• **Activity**: Copy the lines below exactly, starting at the line that contains "orange brick D1" and stopping after the last line, and include no other lines.

• **Data shown**:
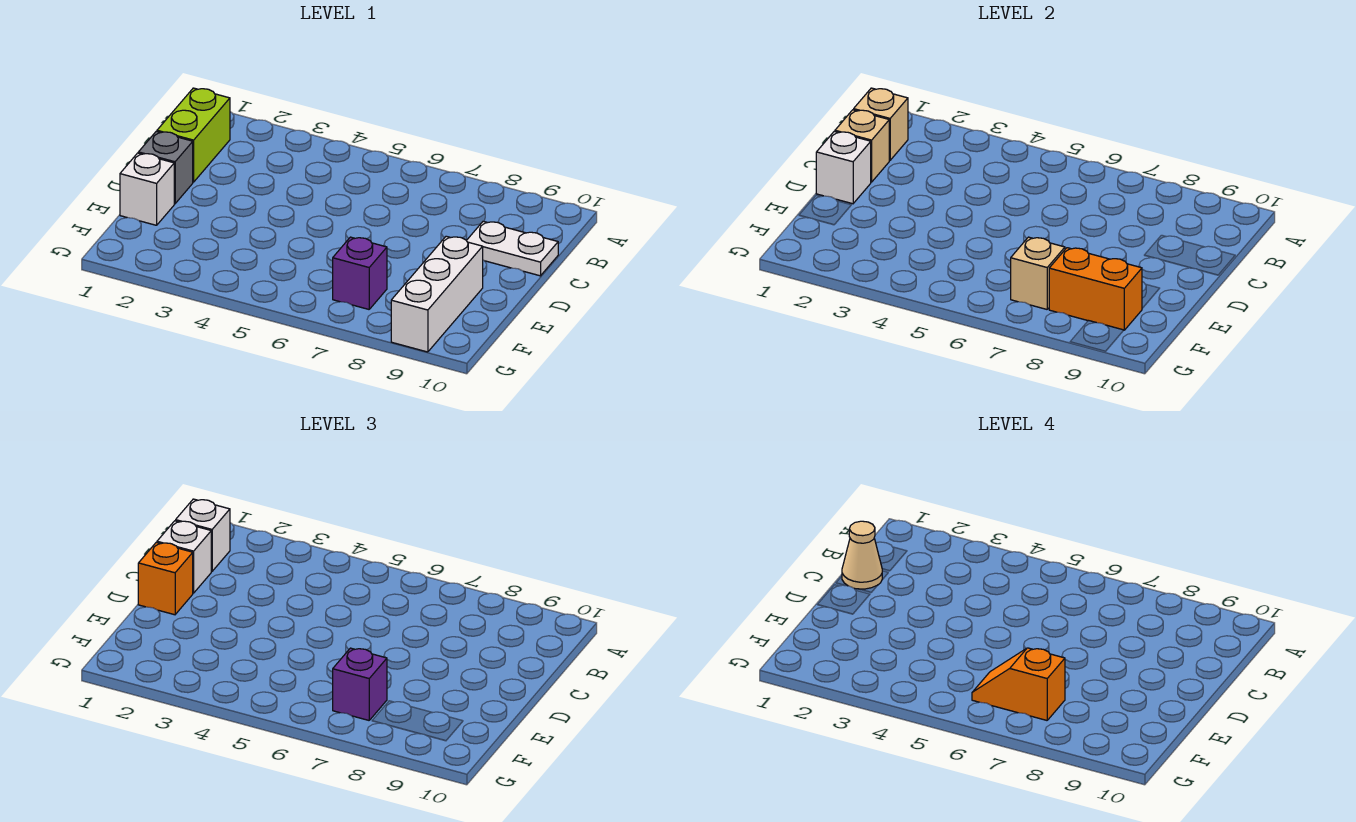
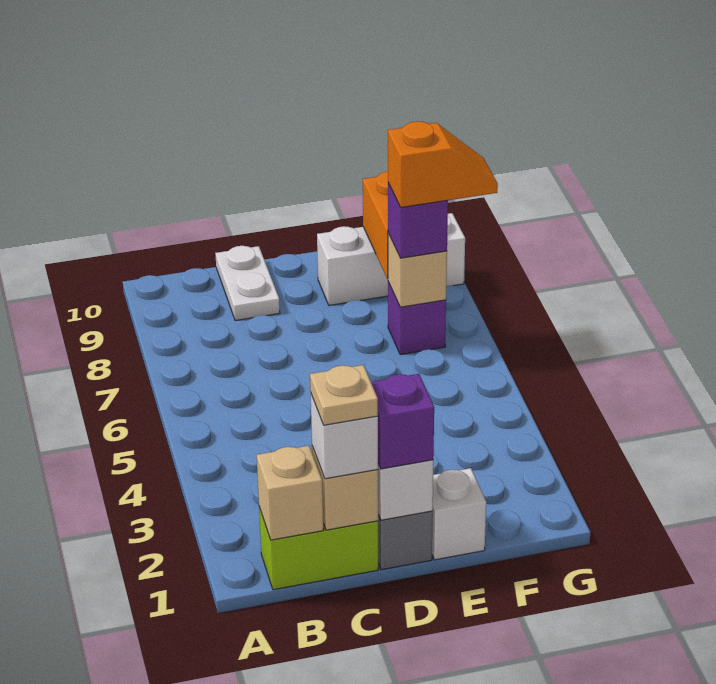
white brick B1 level 3 -> none
tan cone C1 level 4 -> tan plate C1 level 4
orange brick D1 level 3 -> purple brick D1 level 3
orange slope F6:F7 level 4 top 7 -> orange slope F7:G7 level 4 top F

• **Answer**:
orange brick D1 level 3 -> purple brick D1 level 3
orange slope F6:F7 level 4 top 7 -> orange slope F7:G7 level 4 top F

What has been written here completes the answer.